Task item - The records below are to be output exactly, except for their pictures.

-- Given records follows --

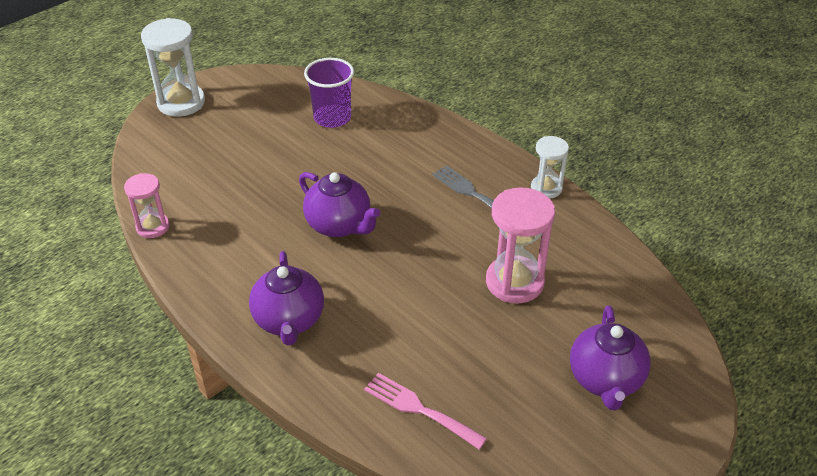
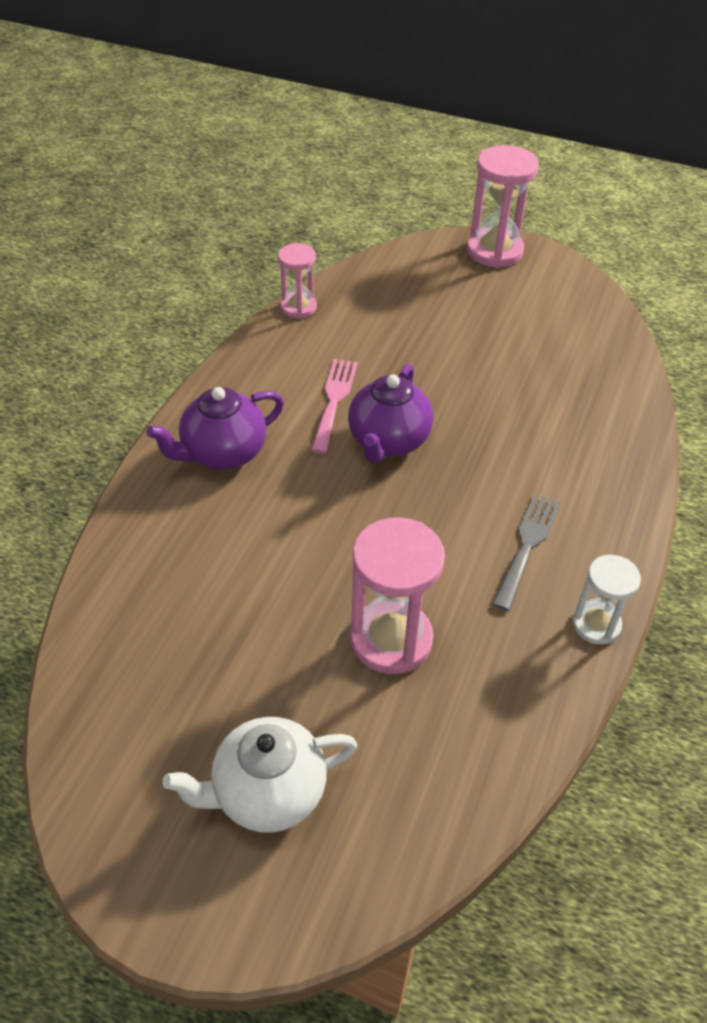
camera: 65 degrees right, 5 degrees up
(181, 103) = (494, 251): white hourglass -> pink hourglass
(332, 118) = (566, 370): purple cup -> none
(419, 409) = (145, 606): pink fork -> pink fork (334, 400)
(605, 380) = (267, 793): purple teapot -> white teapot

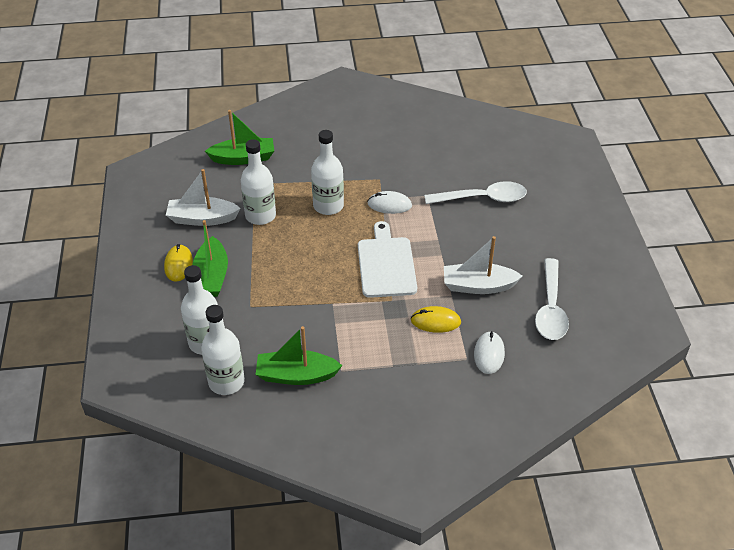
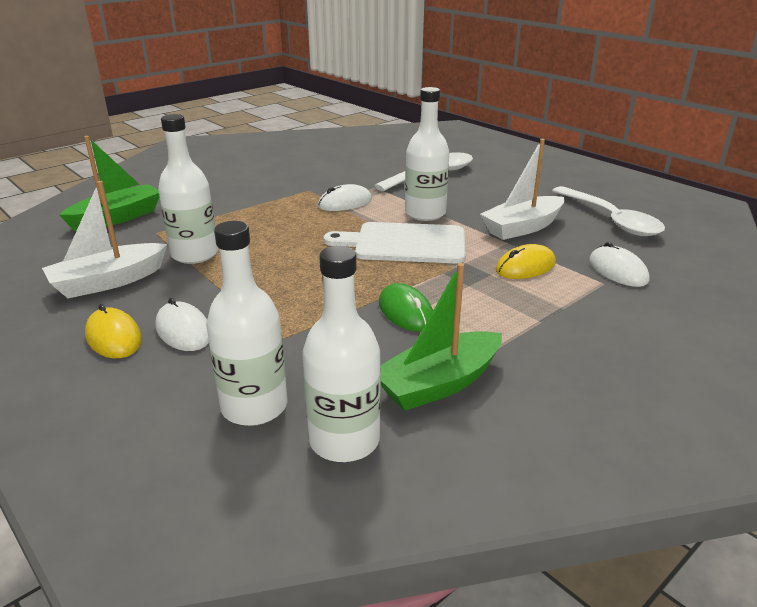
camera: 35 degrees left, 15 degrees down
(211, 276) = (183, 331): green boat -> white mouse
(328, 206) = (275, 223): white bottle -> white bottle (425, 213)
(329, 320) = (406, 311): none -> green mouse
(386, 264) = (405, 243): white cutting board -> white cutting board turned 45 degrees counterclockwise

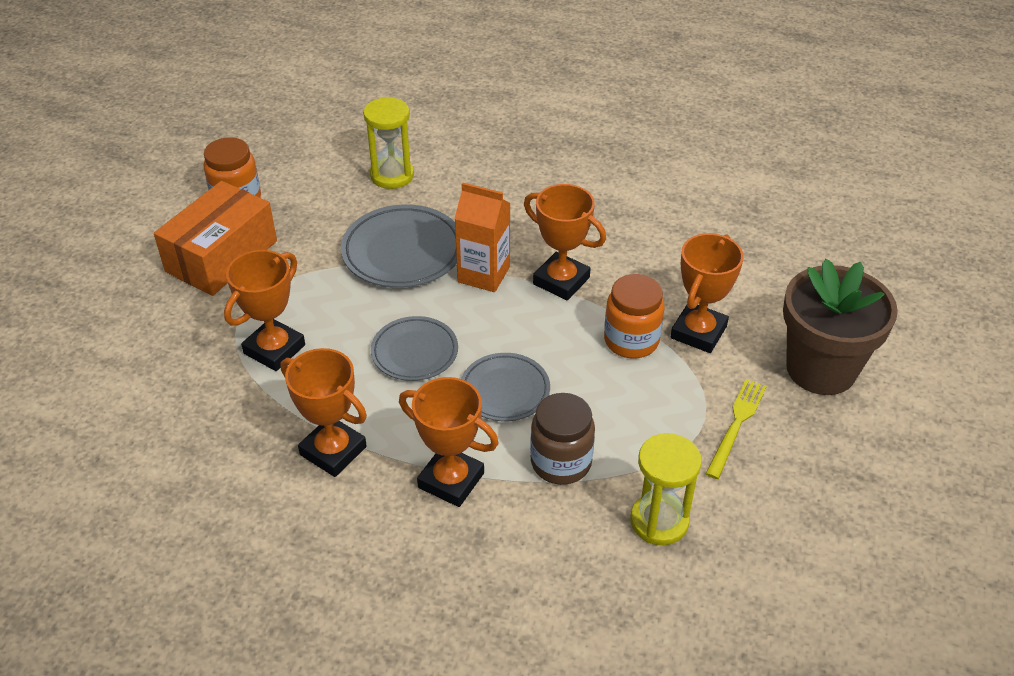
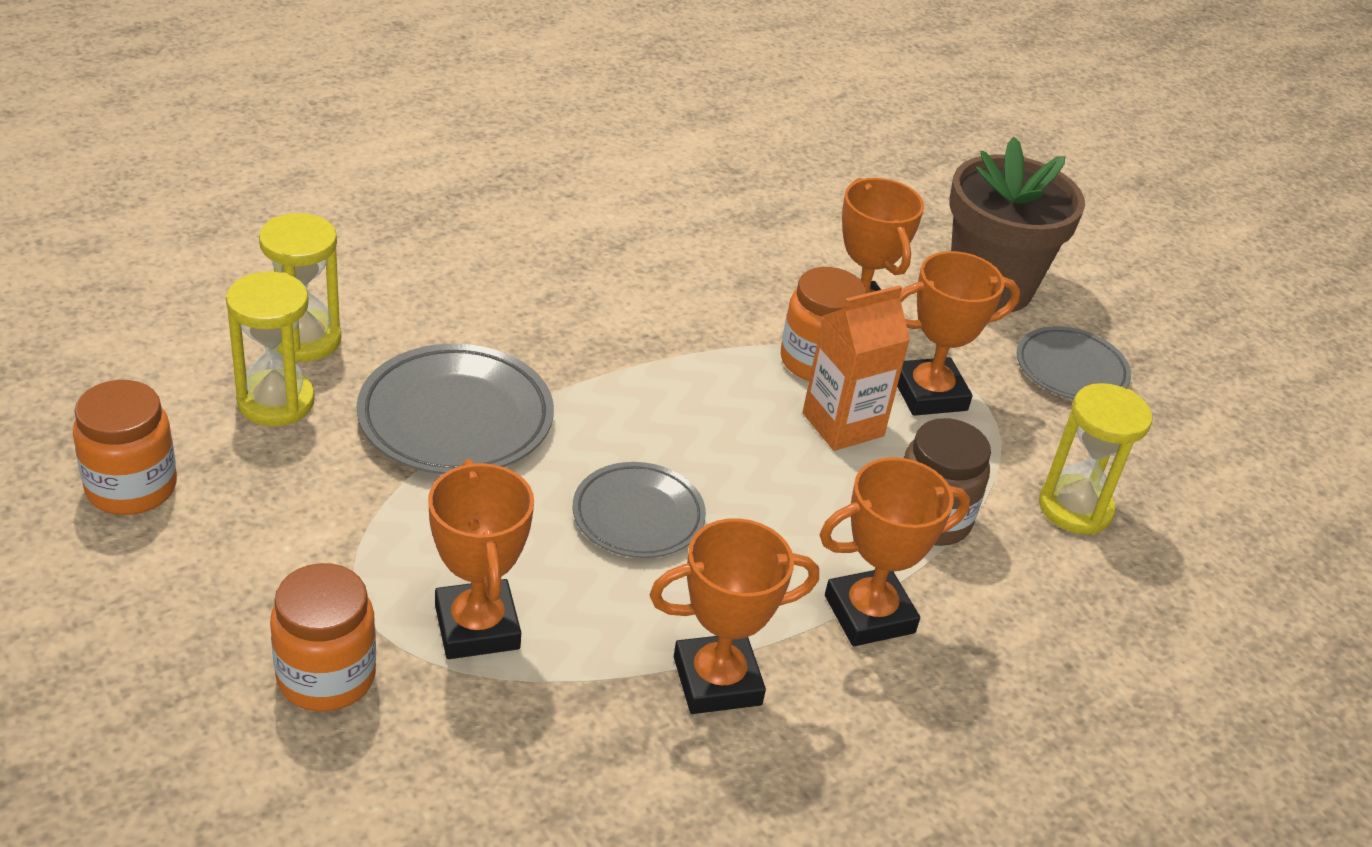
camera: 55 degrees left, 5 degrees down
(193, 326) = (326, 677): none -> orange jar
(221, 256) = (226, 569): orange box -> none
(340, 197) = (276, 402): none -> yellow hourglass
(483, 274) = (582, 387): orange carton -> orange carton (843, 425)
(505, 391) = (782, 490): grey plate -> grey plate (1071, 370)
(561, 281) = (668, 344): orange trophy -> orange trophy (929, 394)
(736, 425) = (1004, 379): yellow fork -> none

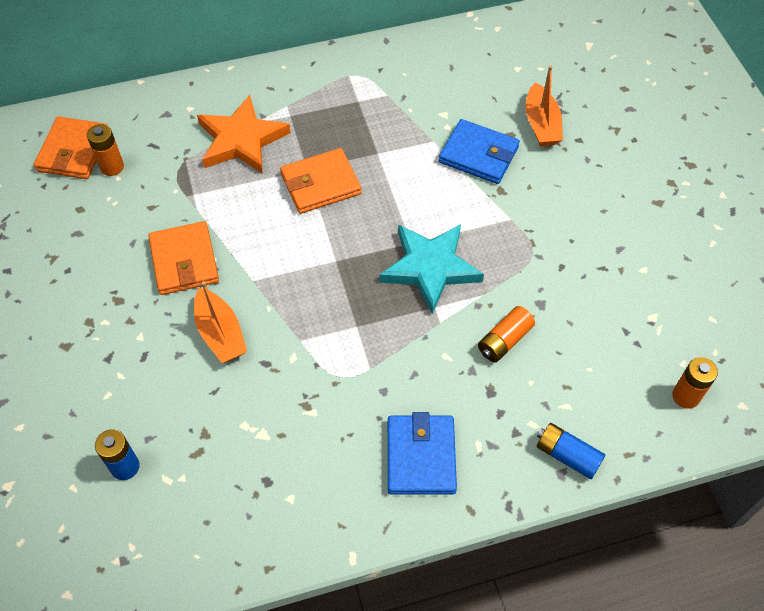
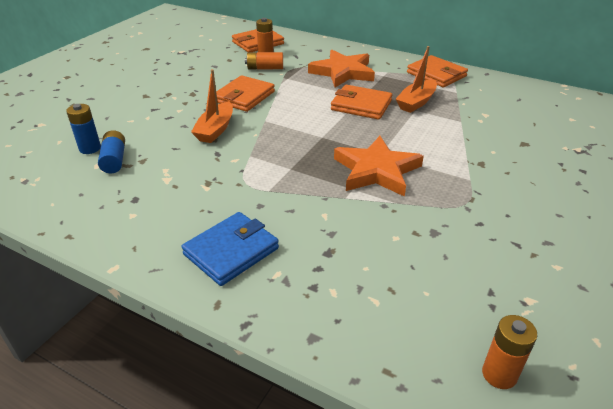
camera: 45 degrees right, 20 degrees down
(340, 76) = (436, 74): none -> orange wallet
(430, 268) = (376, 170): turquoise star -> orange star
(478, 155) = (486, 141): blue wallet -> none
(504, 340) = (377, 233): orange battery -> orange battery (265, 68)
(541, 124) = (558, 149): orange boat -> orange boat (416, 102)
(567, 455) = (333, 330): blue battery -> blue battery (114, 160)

-- Given records concluded --

Result below -
camera: 65 degrees right, 5 degrees up
(181, 103) = (494, 251): white hourglass -> pink hourglass
(332, 118) = (566, 370): purple cup -> none
(419, 409) = (145, 606): pink fork -> pink fork (334, 400)
(605, 380) = (267, 793): purple teapot -> white teapot

camera: 35 degrees left, 15 degrees down
(211, 276) = (183, 331): green boat -> white mouse
(328, 206) = (275, 223): white bottle -> white bottle (425, 213)
(329, 320) = (406, 311): none -> green mouse
(386, 264) = (405, 243): white cutting board -> white cutting board turned 45 degrees counterclockwise

camera: 55 degrees left, 5 degrees down
(193, 326) = (326, 677): none -> orange jar
(221, 256) = (226, 569): orange box -> none
(340, 197) = (276, 402): none -> yellow hourglass
(483, 274) = (582, 387): orange carton -> orange carton (843, 425)
(505, 391) = (782, 490): grey plate -> grey plate (1071, 370)
(561, 281) = (668, 344): orange trophy -> orange trophy (929, 394)
(736, 425) = (1004, 379): yellow fork -> none

camera: 45 degrees right, 20 degrees down
(340, 76) = (436, 74): none -> orange wallet
(430, 268) = (376, 170): turquoise star -> orange star
(478, 155) = (486, 141): blue wallet -> none
(504, 340) = (377, 233): orange battery -> orange battery (265, 68)
(541, 124) = (558, 149): orange boat -> orange boat (416, 102)
(567, 455) = (333, 330): blue battery -> blue battery (114, 160)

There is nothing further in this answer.